Requirement: Please make an exact transcription of the records, keeping the pictures out of it.

Extracted information:
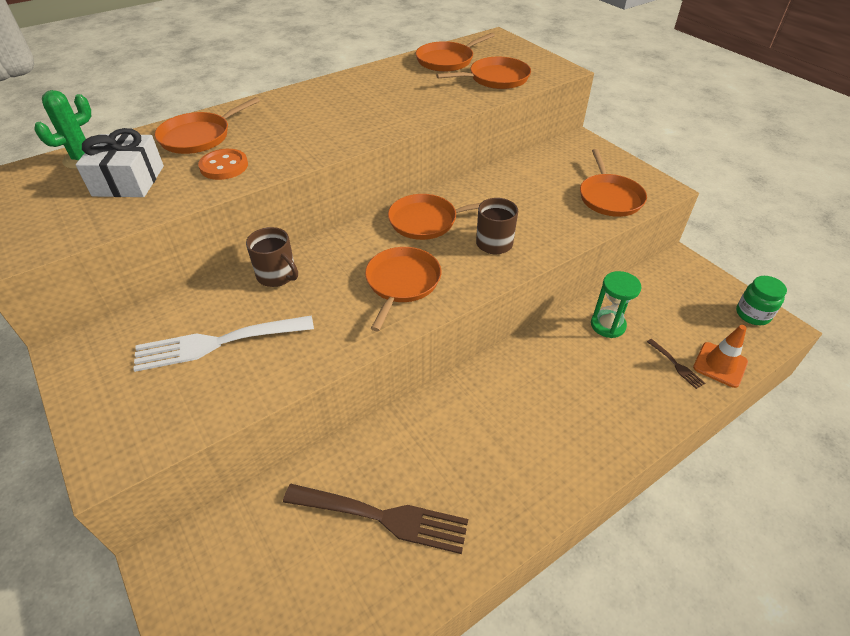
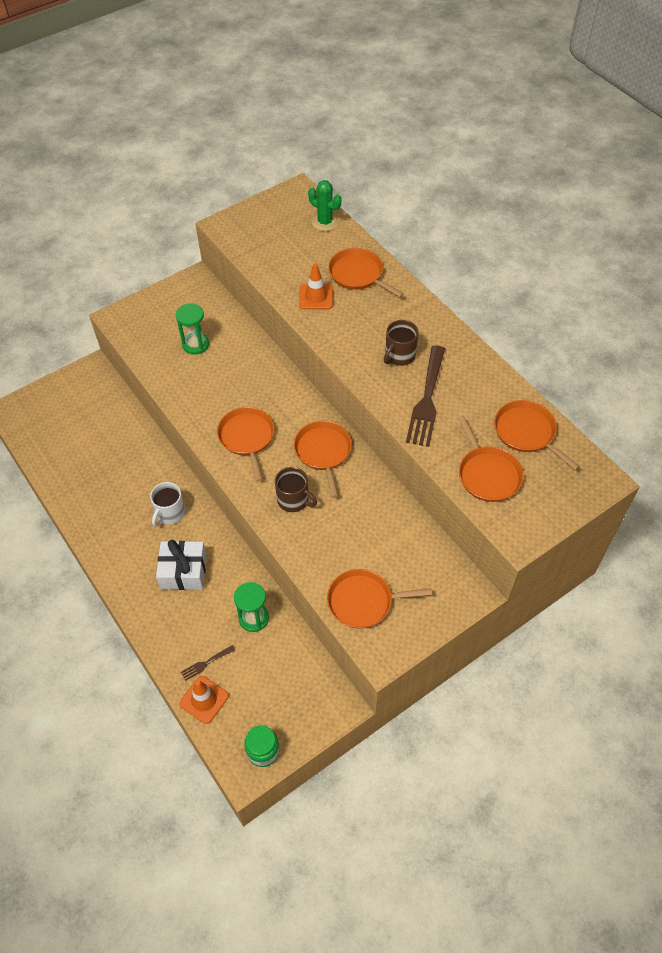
camera: 90 degrees right, 10 degrees up
(129, 181) = (297, 252): white gift -> white gift (183, 571)
(217, 343) = (195, 344): white fork -> green hourglass
(224, 166) = (316, 297): orange button -> orange traffic cone
(277, 275) = (258, 364): brown mug -> brown mug (399, 355)
(383, 517) = (102, 464): brown fork -> brown fork (427, 400)
(402, 283) = (247, 437): orange pan -> orange pan turned 120 degrees counterclockwise
(473, 415) = (170, 513): none -> white mug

Exercise answer:
camera: 90 degrees right, 10 degrees up
(129, 181) = (297, 252): white gift -> white gift (183, 571)
(217, 343) = (195, 344): white fork -> green hourglass
(224, 166) = (316, 297): orange button -> orange traffic cone
(277, 275) = (258, 364): brown mug -> brown mug (399, 355)
(383, 517) = (102, 464): brown fork -> brown fork (427, 400)
(402, 283) = (247, 437): orange pan -> orange pan turned 120 degrees counterclockwise
(473, 415) = (170, 513): none -> white mug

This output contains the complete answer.